• THE TASK
Given the entries below, would you transcribe exactly the lines starting at the one with "(360, 182) = (364, 401): turquoise" and ending at the one with "(358, 473) = (246, 353): none", both kept, pictures omitted, nothing extra?

** Opening SOURCE DATA block **

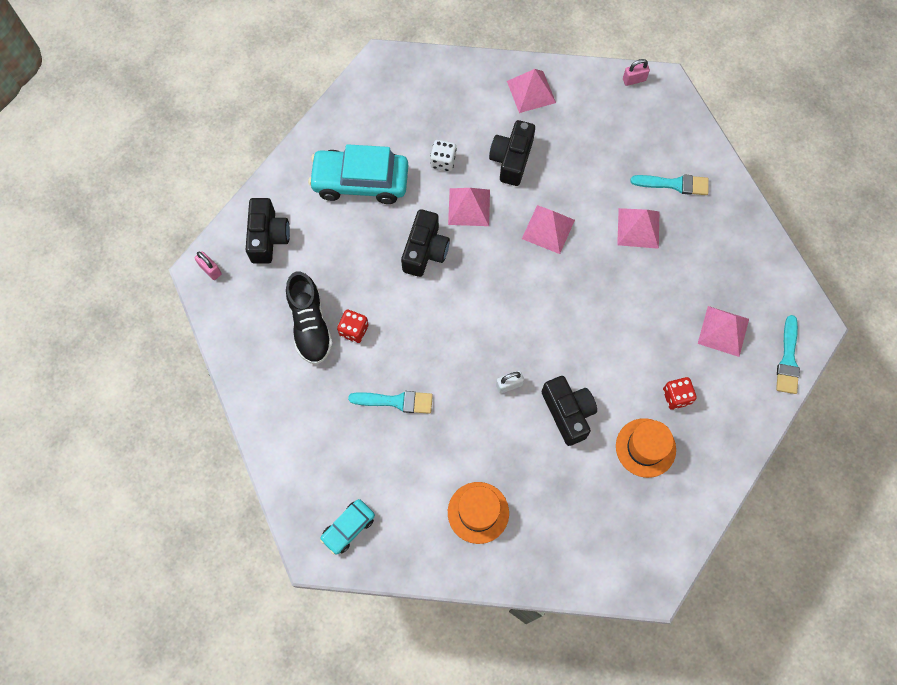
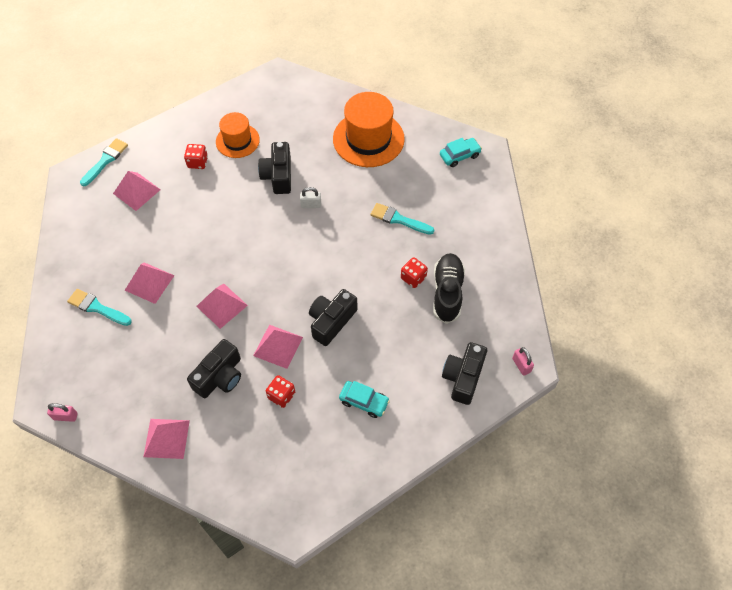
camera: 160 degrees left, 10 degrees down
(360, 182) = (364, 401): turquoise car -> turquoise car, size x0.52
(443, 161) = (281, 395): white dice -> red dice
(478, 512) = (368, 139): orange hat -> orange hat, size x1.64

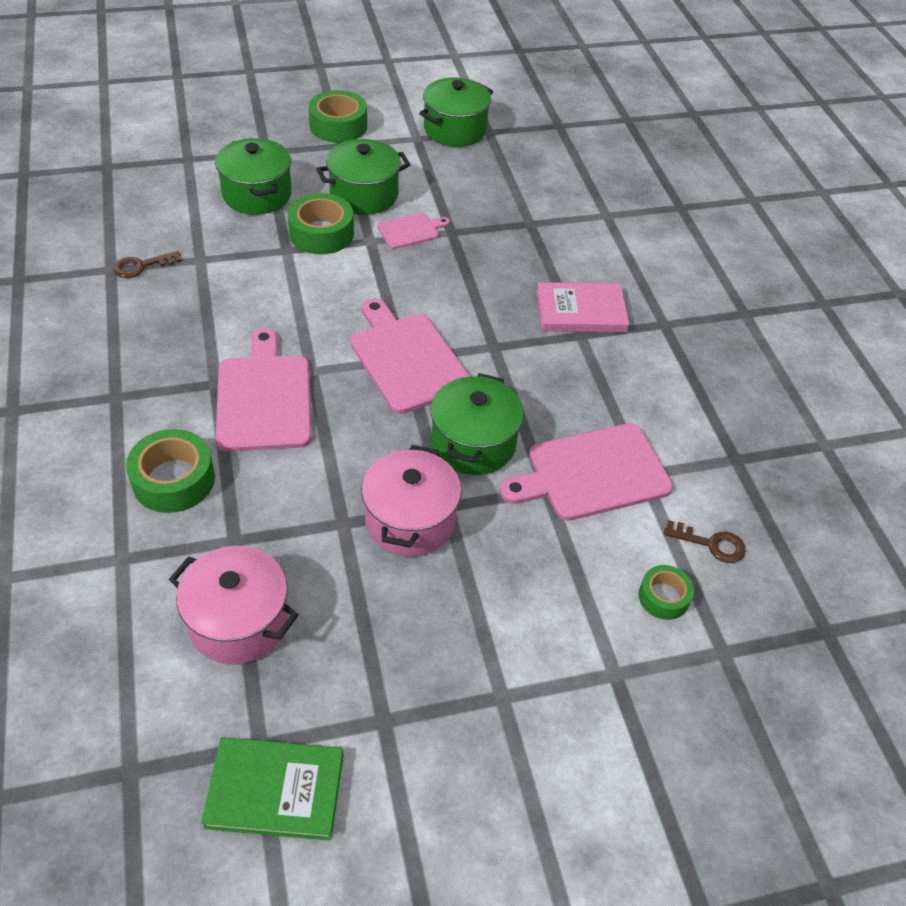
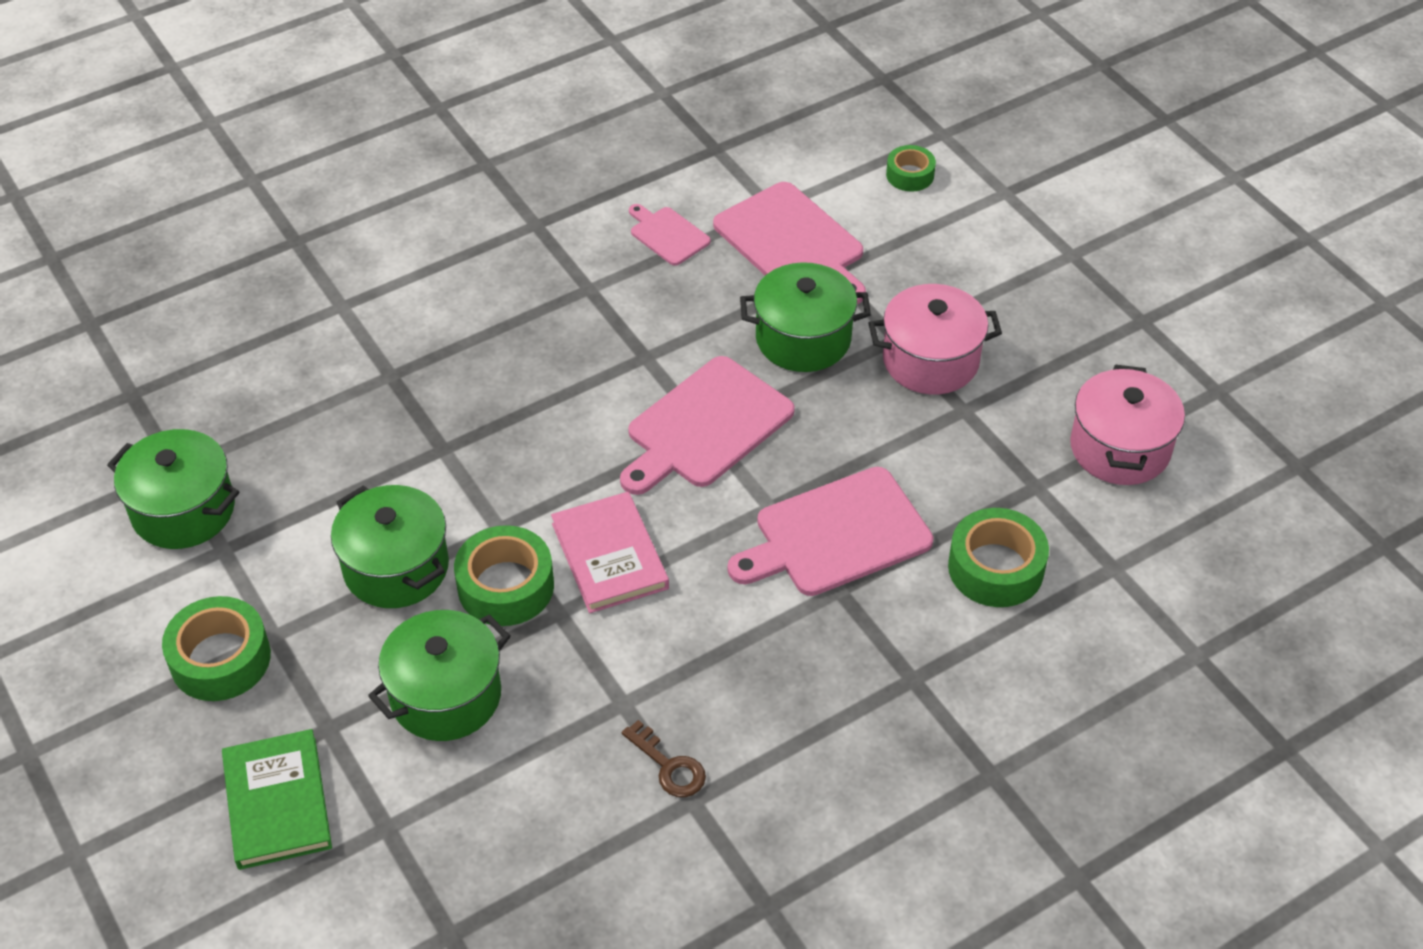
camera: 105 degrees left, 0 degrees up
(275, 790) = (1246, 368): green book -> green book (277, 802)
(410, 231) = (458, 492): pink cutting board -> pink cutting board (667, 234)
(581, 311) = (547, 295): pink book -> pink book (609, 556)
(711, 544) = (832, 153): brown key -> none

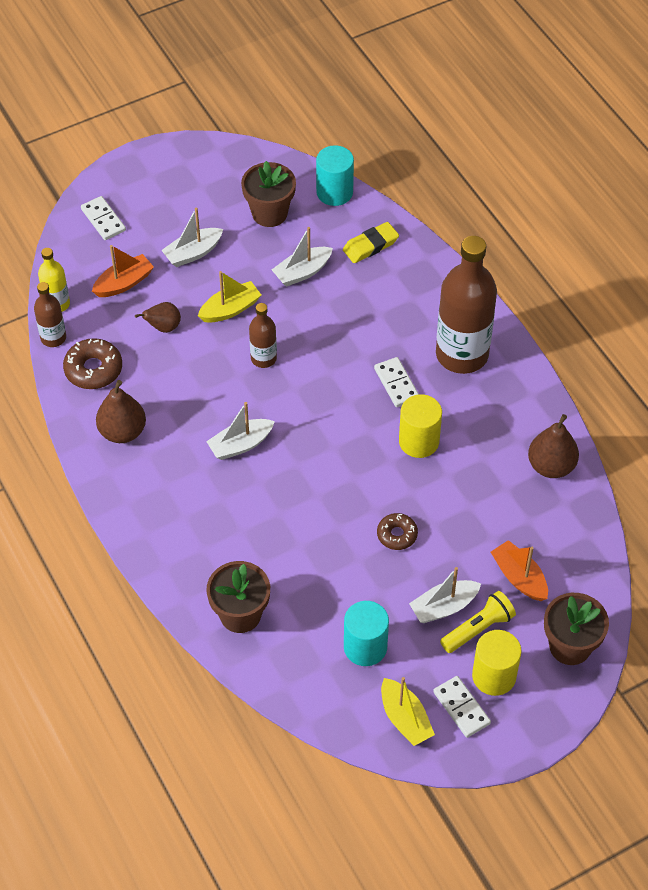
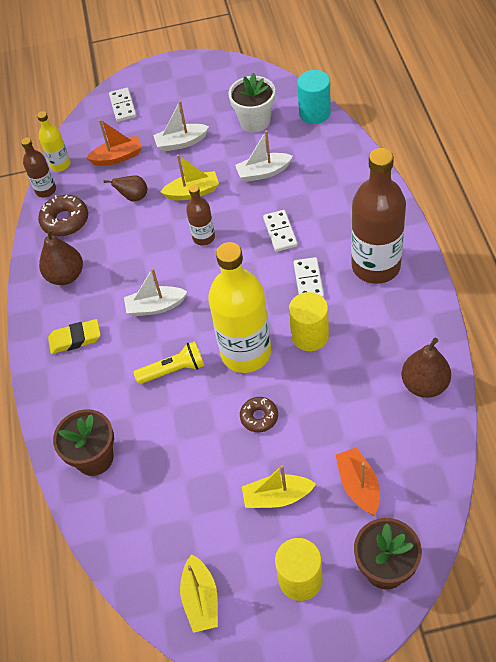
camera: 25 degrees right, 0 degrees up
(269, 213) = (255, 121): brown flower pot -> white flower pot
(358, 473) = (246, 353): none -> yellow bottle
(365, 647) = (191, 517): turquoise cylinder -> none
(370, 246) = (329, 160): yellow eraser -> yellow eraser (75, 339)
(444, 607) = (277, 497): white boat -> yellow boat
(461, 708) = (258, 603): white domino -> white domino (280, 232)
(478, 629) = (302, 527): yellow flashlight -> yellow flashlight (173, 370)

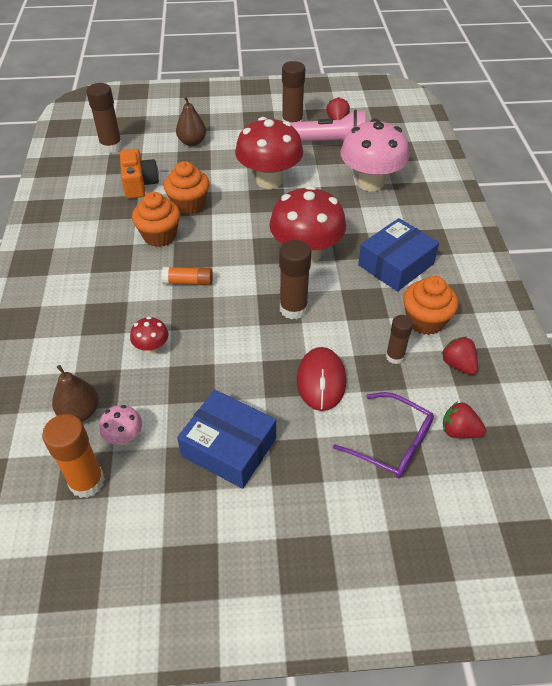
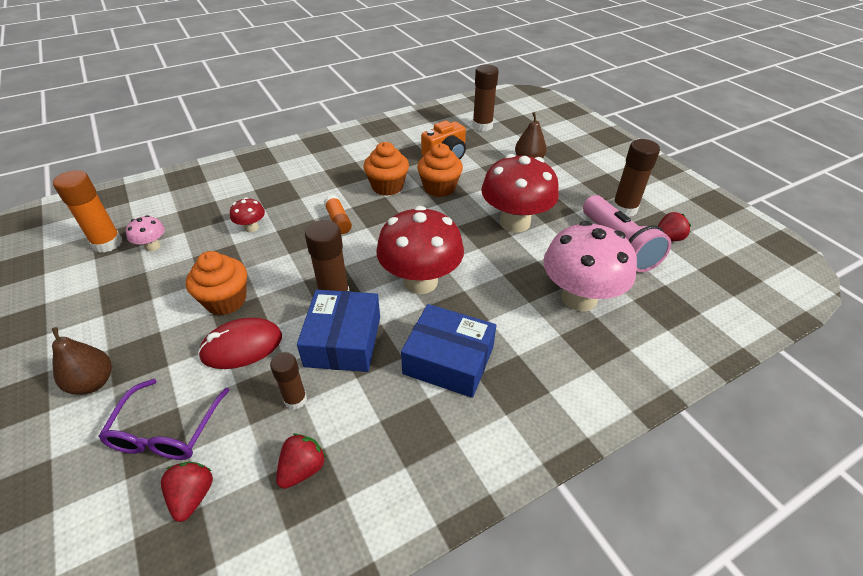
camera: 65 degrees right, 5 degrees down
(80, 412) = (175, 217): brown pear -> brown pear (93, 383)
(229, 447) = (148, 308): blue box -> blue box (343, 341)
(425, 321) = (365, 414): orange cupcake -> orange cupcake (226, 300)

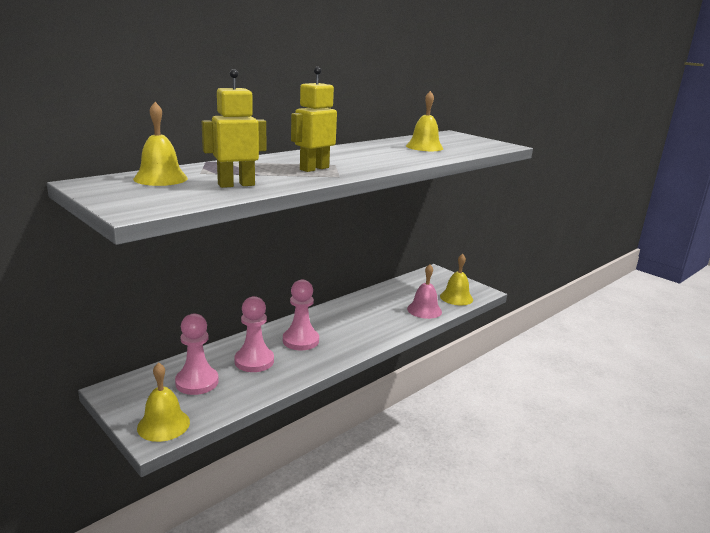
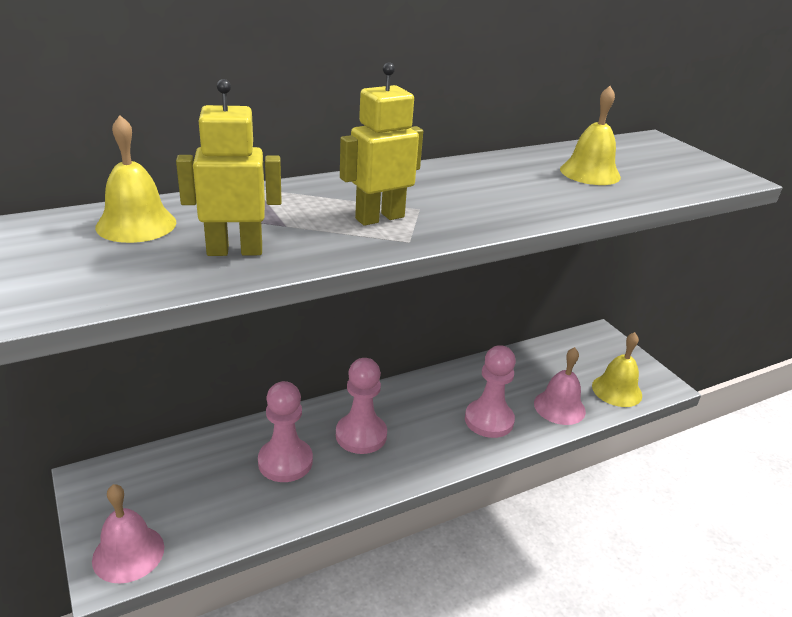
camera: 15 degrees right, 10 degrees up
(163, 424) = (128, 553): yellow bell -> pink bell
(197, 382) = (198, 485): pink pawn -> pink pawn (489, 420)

** Closing SOURCE DATA block **

• RESULT OF THE EXERCISE
(360, 182) = (364, 401): turquoise car -> turquoise car, size x0.52
(443, 161) = (281, 395): white dice -> red dice
(478, 512) = (368, 139): orange hat -> orange hat, size x1.64

camera: 105 degrees left, 0 degrees up
(275, 790) = (1246, 368): green book -> green book (277, 802)
(410, 231) = (458, 492): pink cutting board -> pink cutting board (667, 234)
(581, 311) = (547, 295): pink book -> pink book (609, 556)
(711, 544) = (832, 153): brown key -> none

camera: 25 degrees right, 0 degrees up
(269, 213) = (255, 121): brown flower pot -> white flower pot
(358, 473) = (246, 353): none -> yellow bottle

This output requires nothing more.